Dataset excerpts
• • • •
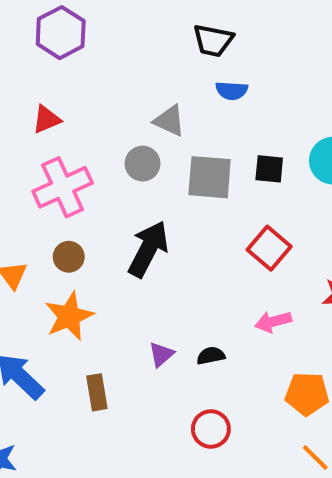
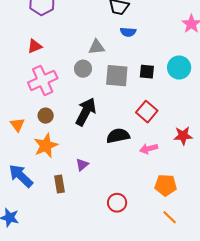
gray triangle: (169, 121) -> (97, 47), turned -30
purple triangle: (161, 354) -> (82, 165), moved
black semicircle: (211, 356) -> (118, 136), moved, size x1.6

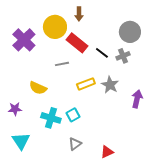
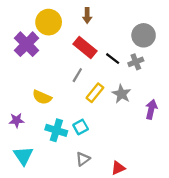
yellow circle: (55, 27) -> (49, 22), moved
gray line: (62, 64) -> (77, 75), moved, turned -48
yellow rectangle: (86, 84) -> (95, 93), turned -30

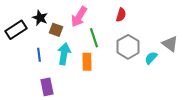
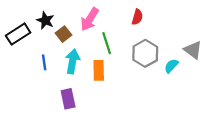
brown square: (56, 30) -> (63, 34), turned 32
purple rectangle: (47, 87) -> (68, 99), moved

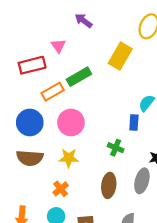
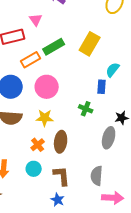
yellow rectangle: (120, 56) -> (90, 44), moved
brown ellipse: (109, 185) -> (61, 142), moved

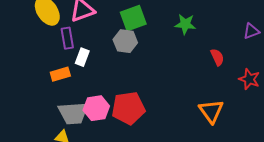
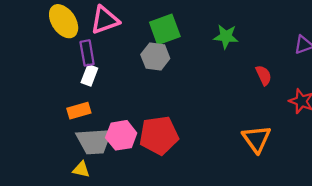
white rectangle: (82, 57) -> (89, 75), moved
orange rectangle: (60, 74) -> (79, 111), moved

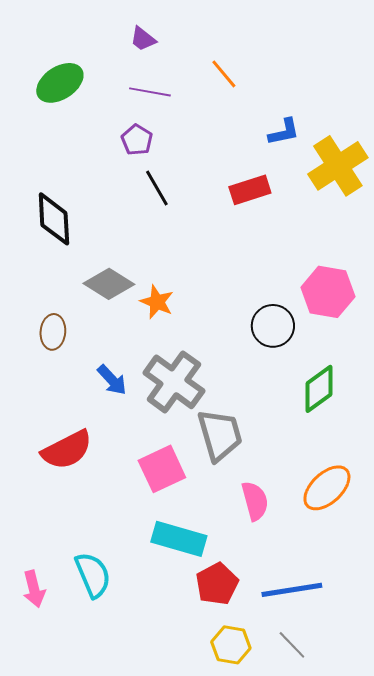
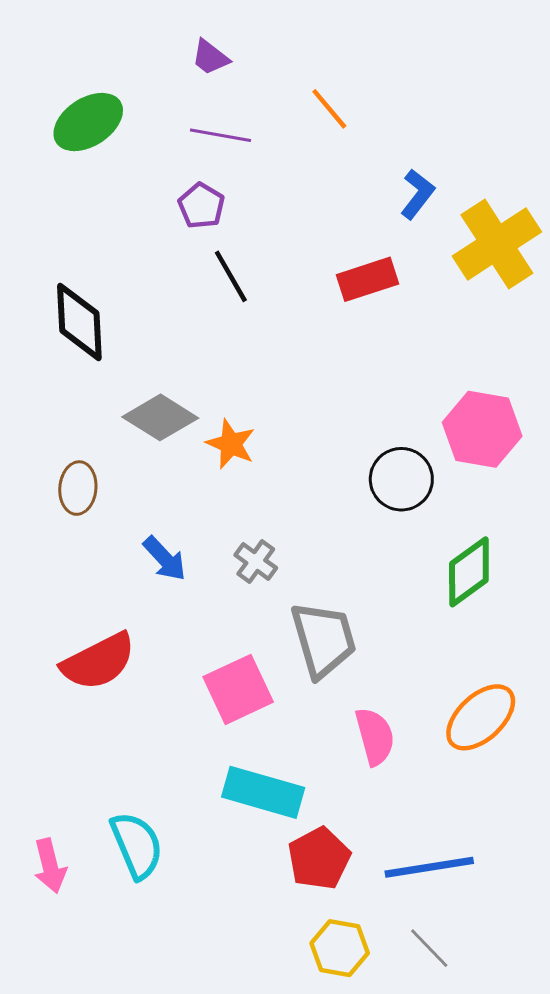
blue L-shape: (284, 132) -> (417, 194), turned -40
gray cross: (174, 382) -> (256, 562), size x0.5

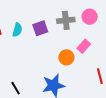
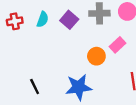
purple square: (40, 28) -> (69, 20), turned -35

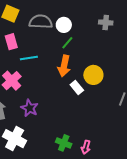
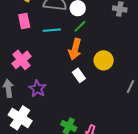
cyan line: (29, 58) -> (52, 30), moved
white rectangle: (77, 88) -> (79, 75), moved

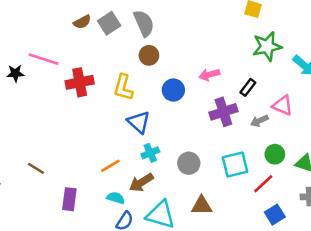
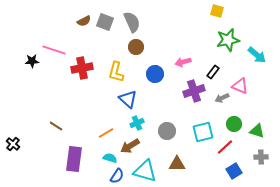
gray square: (109, 23) -> (105, 22), turned -36
brown line: (36, 168) -> (56, 126), moved
purple rectangle: (69, 199) -> (74, 159), size x1.4

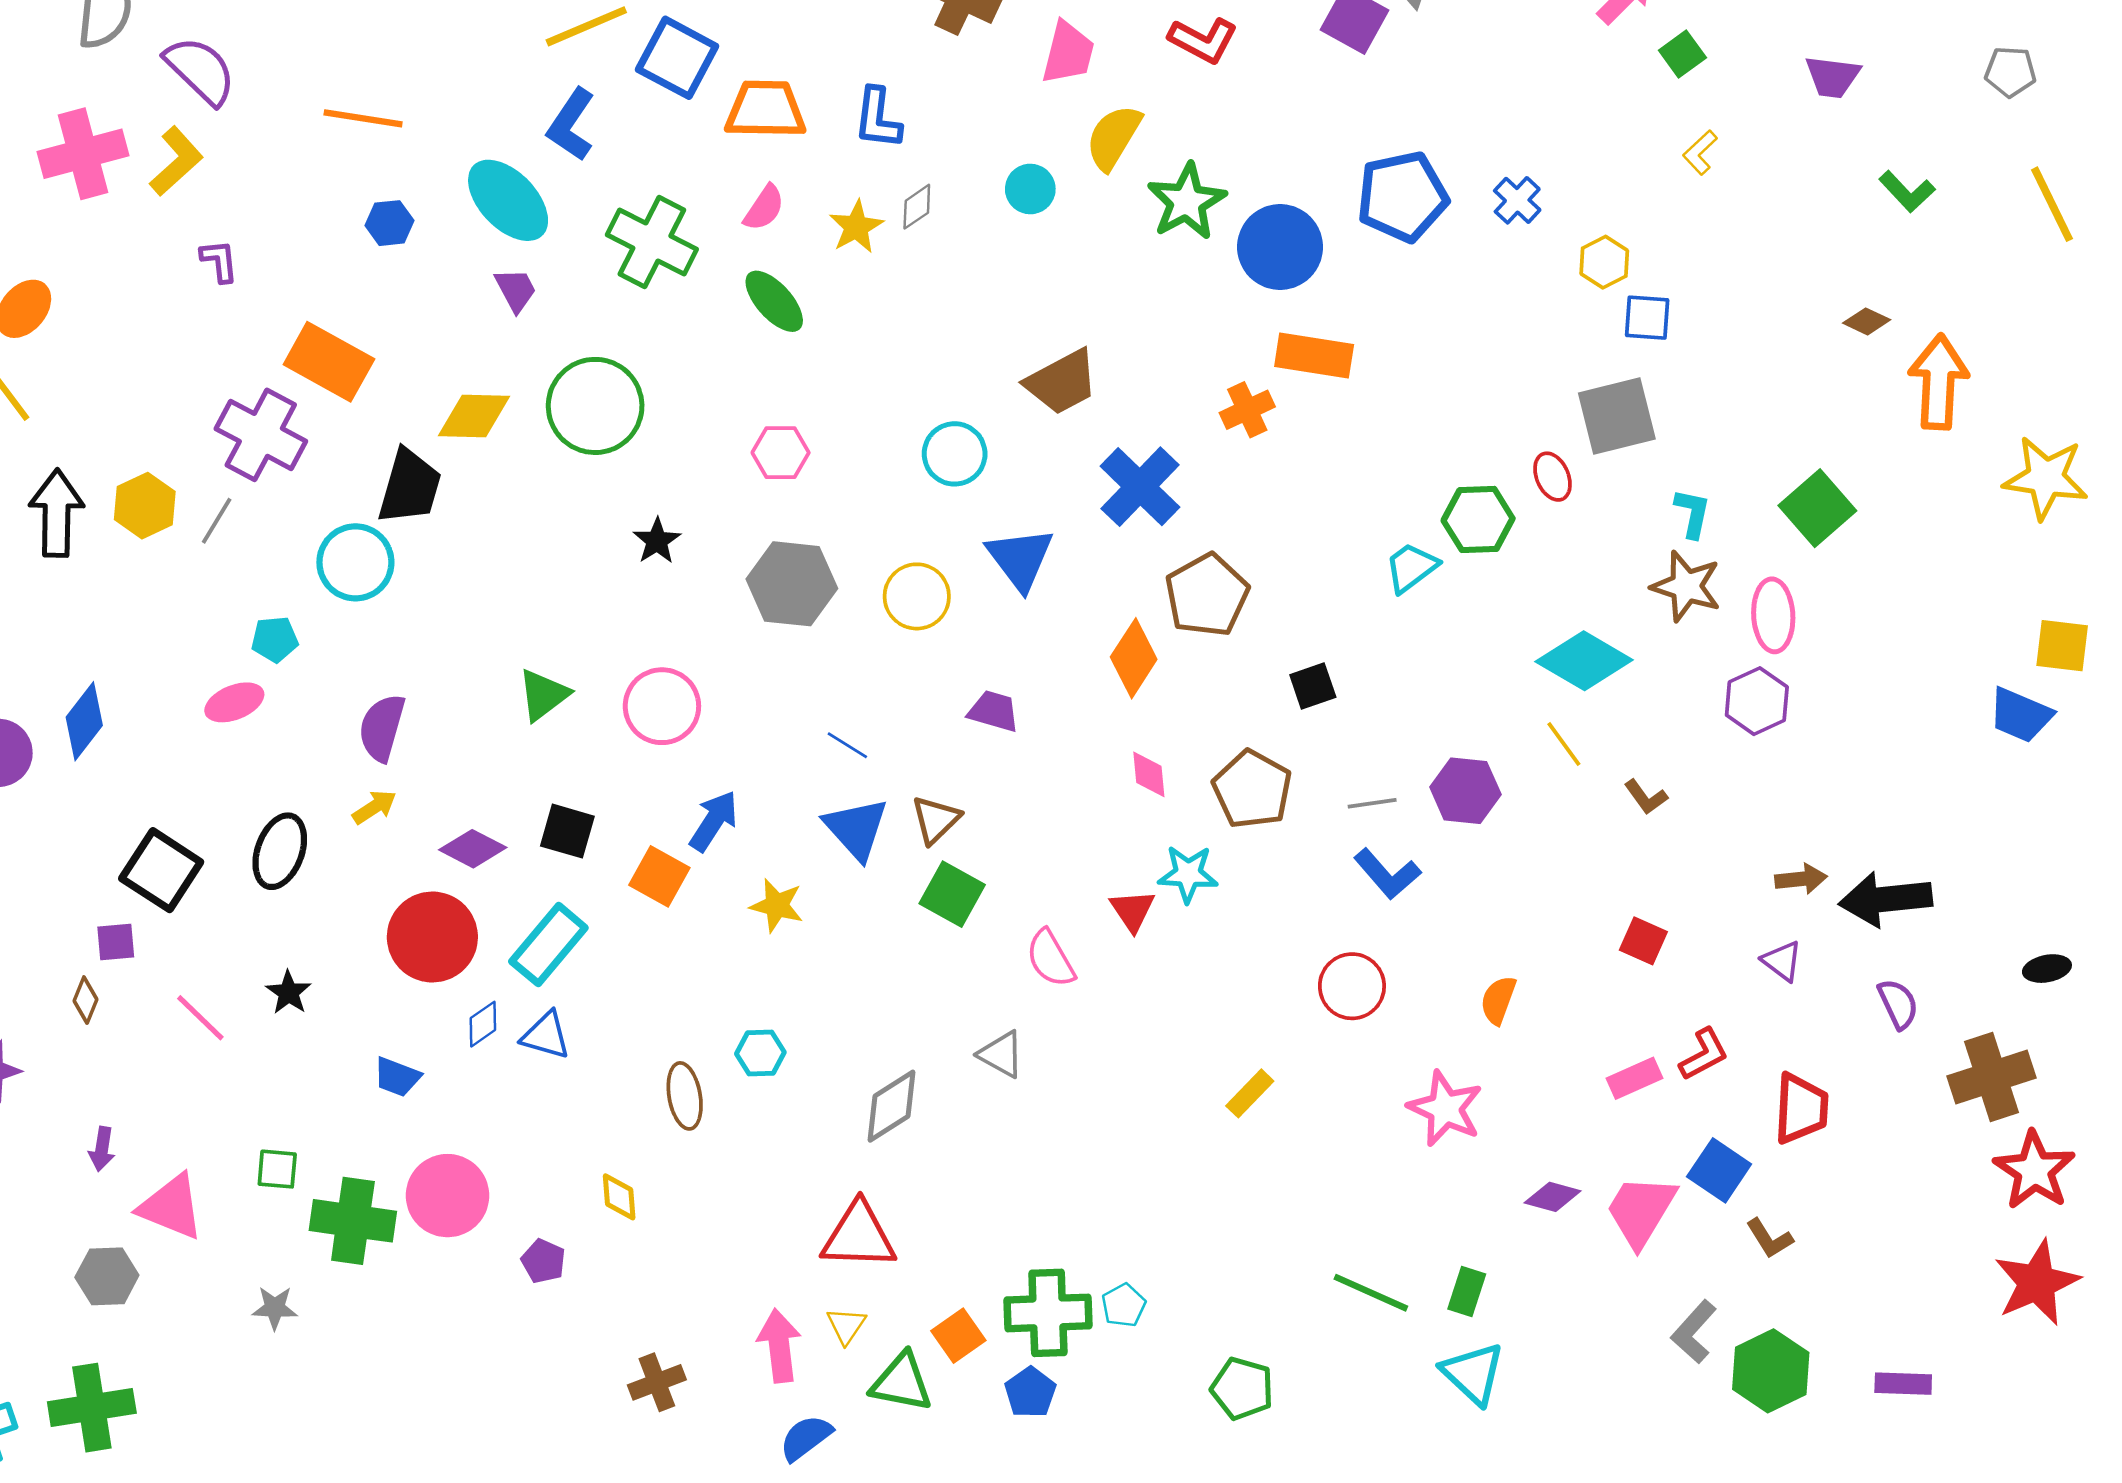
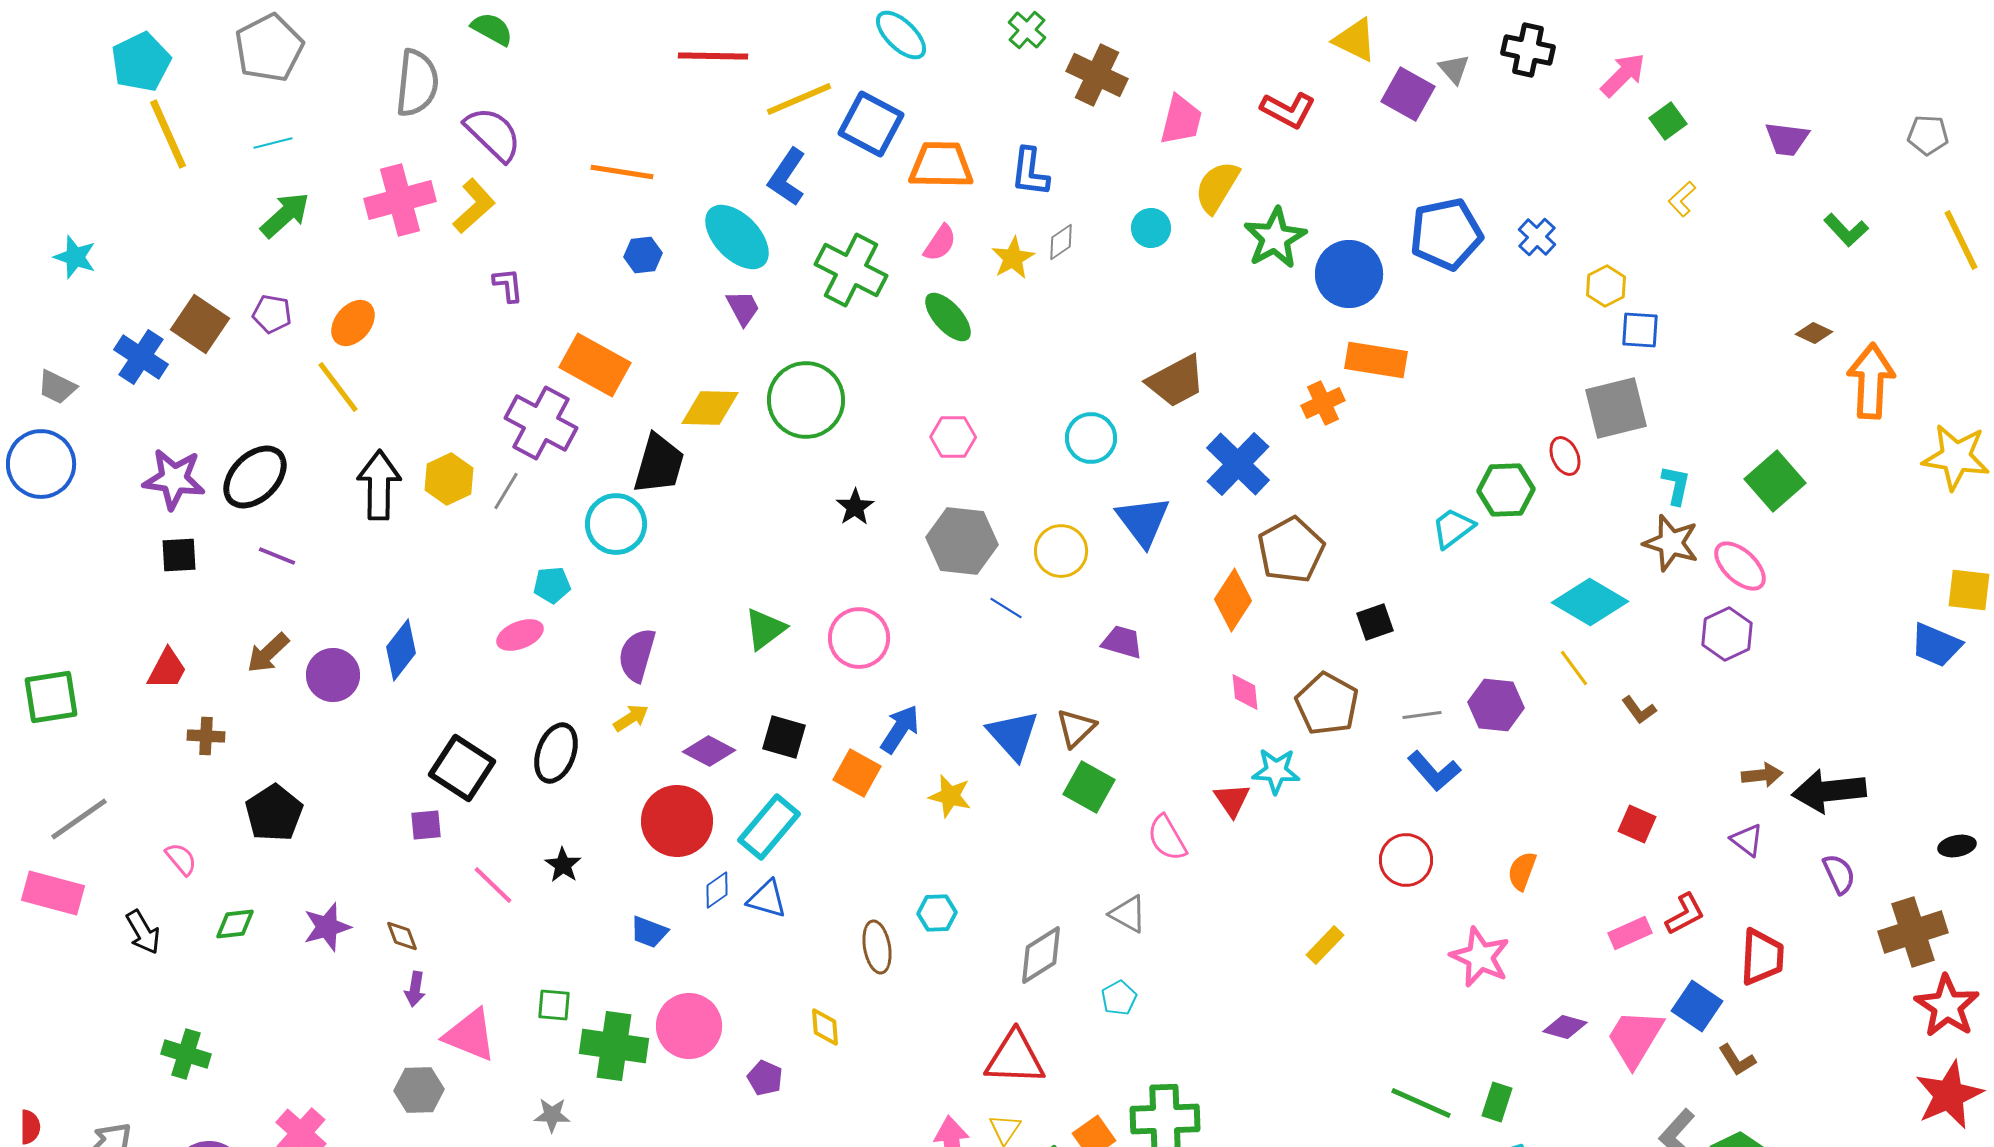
pink ellipse: (1773, 615) -> (1740, 566), turned -44
blue line: (847, 745) -> (1006, 608), moved
brown diamond: (85, 1000) -> (402, 936), moved, turned -42
cyan pentagon: (1124, 1305) -> (1119, 998), moved

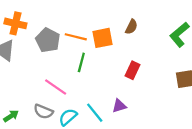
• • • •
*TASK DETAILS*. Copy exactly the lines from the line containing "yellow rectangle: (86, 84)" through the last line of the records, both included, and omit every picture.

*SOLUTION FOR THIS EXERCISE*.
yellow rectangle: (86, 84) -> (95, 93), turned -30

brown square: (56, 30) -> (63, 34), turned 32
purple rectangle: (47, 87) -> (68, 99), moved

yellow rectangle: (120, 56) -> (90, 44), moved
brown ellipse: (109, 185) -> (61, 142), moved

white rectangle: (82, 57) -> (89, 75), moved
orange rectangle: (60, 74) -> (79, 111), moved

blue L-shape: (284, 132) -> (417, 194), turned -40
gray cross: (174, 382) -> (256, 562), size x0.5

purple square: (40, 28) -> (69, 20), turned -35

cyan line: (29, 58) -> (52, 30), moved
white rectangle: (77, 88) -> (79, 75), moved

gray square: (109, 23) -> (105, 22), turned -36
brown line: (36, 168) -> (56, 126), moved
purple rectangle: (69, 199) -> (74, 159), size x1.4

pink ellipse: (1773, 615) -> (1740, 566), turned -44
blue line: (847, 745) -> (1006, 608), moved
brown diamond: (85, 1000) -> (402, 936), moved, turned -42
cyan pentagon: (1124, 1305) -> (1119, 998), moved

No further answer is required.